[[ EXERCISE INPUTS, beginning ]]
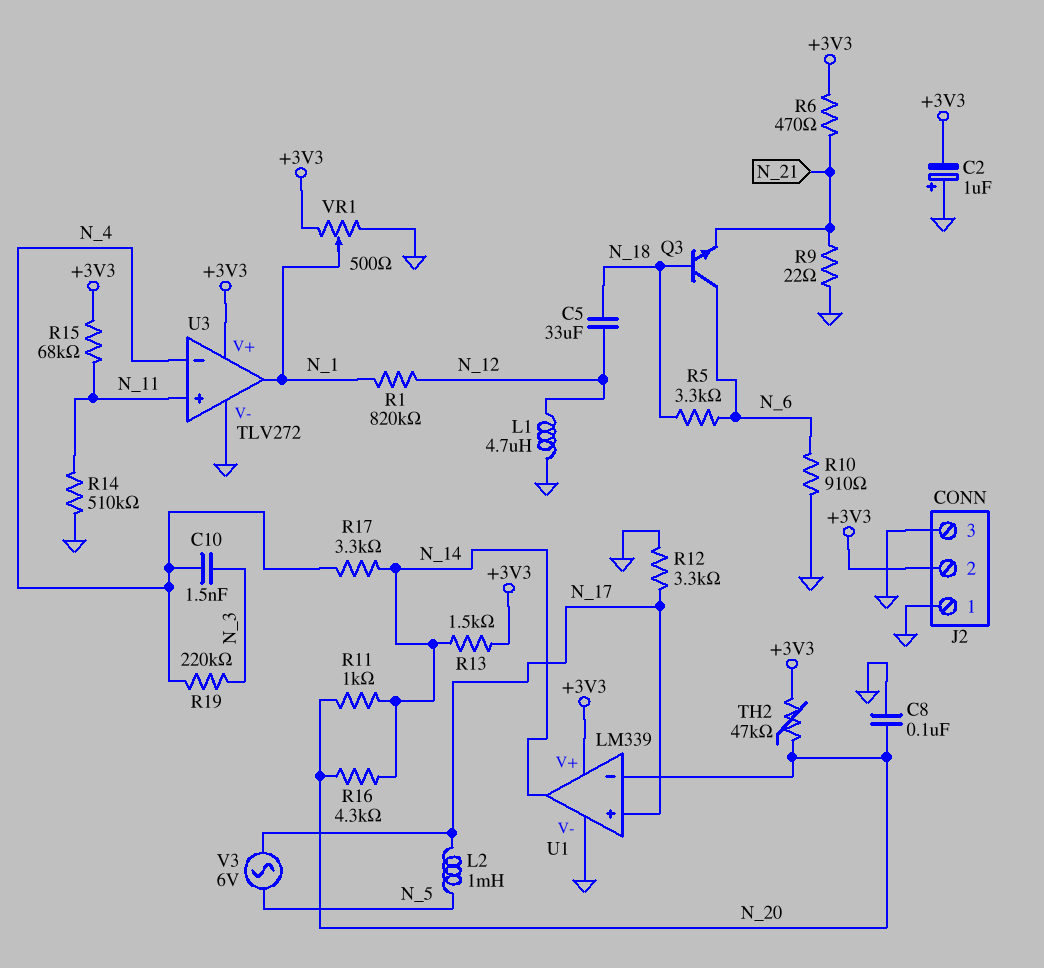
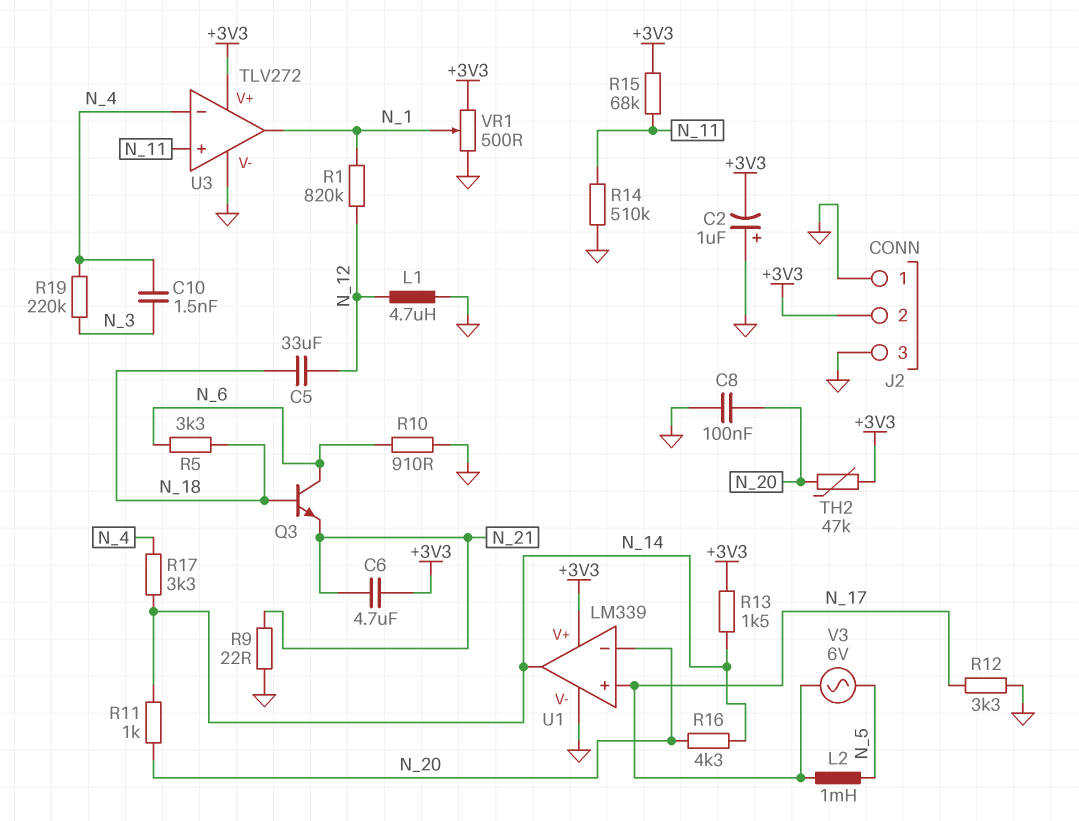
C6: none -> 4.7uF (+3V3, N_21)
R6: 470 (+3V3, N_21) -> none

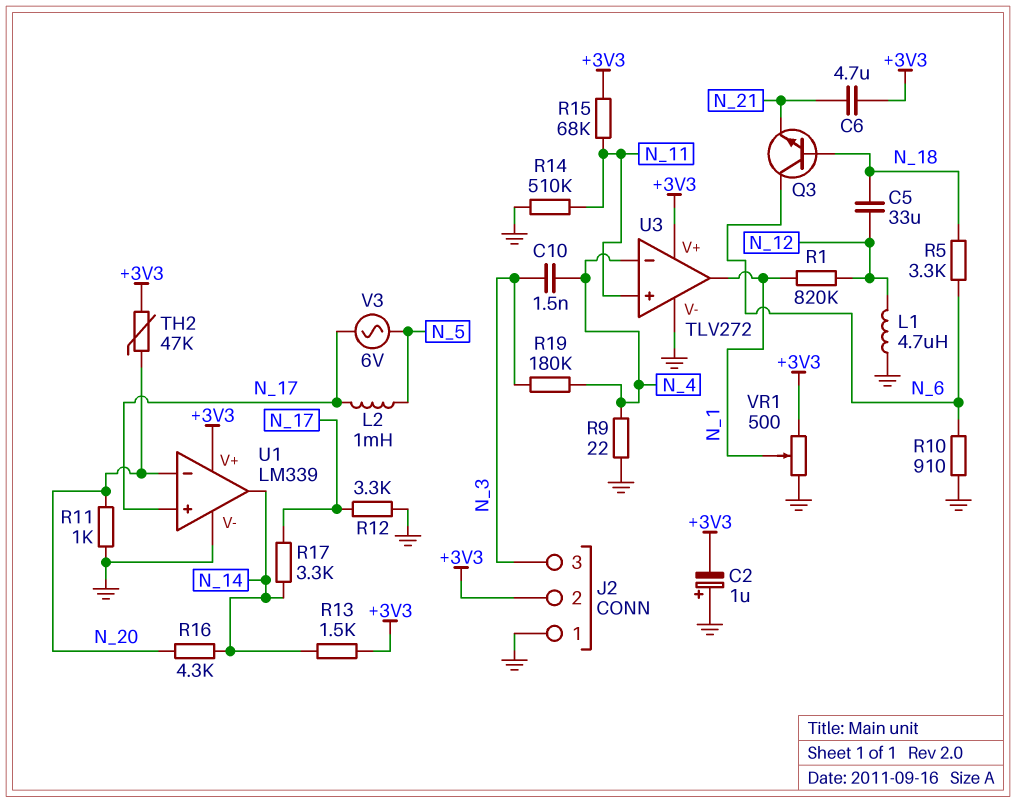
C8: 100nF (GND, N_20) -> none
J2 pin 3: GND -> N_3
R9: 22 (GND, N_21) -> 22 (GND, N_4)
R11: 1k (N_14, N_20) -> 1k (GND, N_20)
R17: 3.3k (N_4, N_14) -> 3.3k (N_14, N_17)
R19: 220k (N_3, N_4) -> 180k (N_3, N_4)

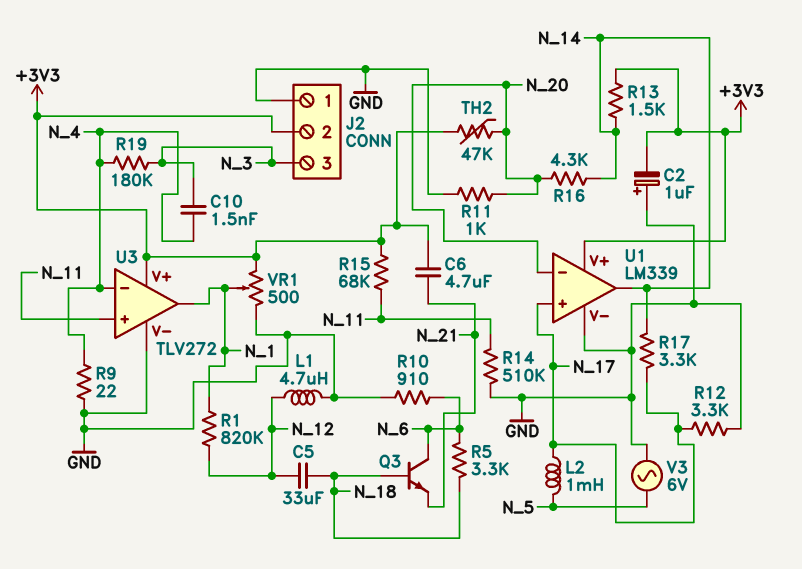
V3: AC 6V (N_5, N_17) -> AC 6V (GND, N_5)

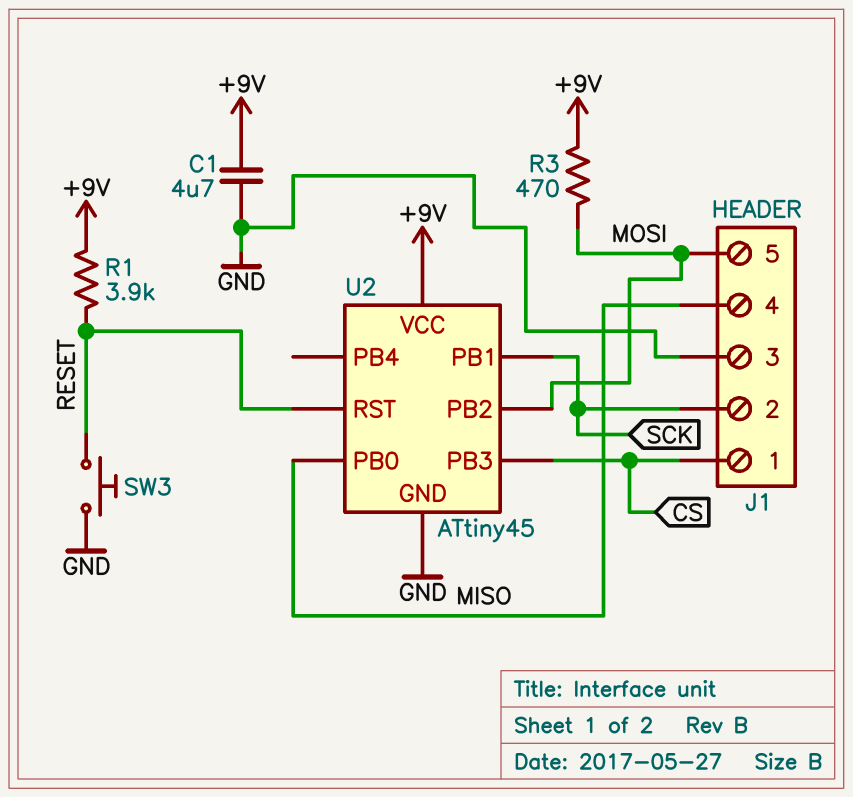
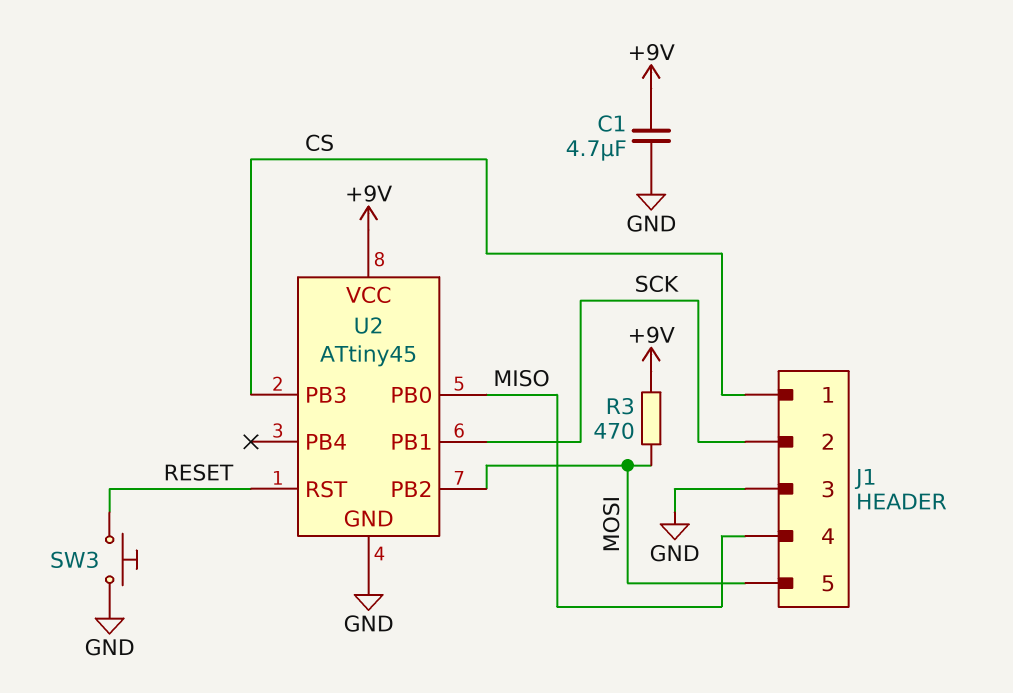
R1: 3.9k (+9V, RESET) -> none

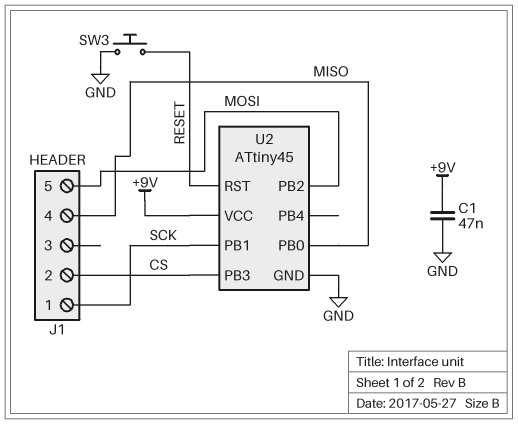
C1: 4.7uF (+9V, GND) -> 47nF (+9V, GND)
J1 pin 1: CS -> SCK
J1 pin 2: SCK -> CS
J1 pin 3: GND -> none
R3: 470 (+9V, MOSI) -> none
[[ EXERCISE INPUTS, end ]]
§ REQUIRED WORK
Lines starting at the one with "R6: 470 (+3V3, N_21) -> none" and ending at the last line of the entries above must be restated word for word, with pictures omitted.

§ OUTPUT OF THE EXERCISE
R6: 470 (+3V3, N_21) -> none

C8: 100nF (GND, N_20) -> none
J2 pin 3: GND -> N_3
R9: 22 (GND, N_21) -> 22 (GND, N_4)
R11: 1k (N_14, N_20) -> 1k (GND, N_20)
R17: 3.3k (N_4, N_14) -> 3.3k (N_14, N_17)
R19: 220k (N_3, N_4) -> 180k (N_3, N_4)

V3: AC 6V (N_5, N_17) -> AC 6V (GND, N_5)

R1: 3.9k (+9V, RESET) -> none

C1: 4.7uF (+9V, GND) -> 47nF (+9V, GND)
J1 pin 1: CS -> SCK
J1 pin 2: SCK -> CS
J1 pin 3: GND -> none
R3: 470 (+9V, MOSI) -> none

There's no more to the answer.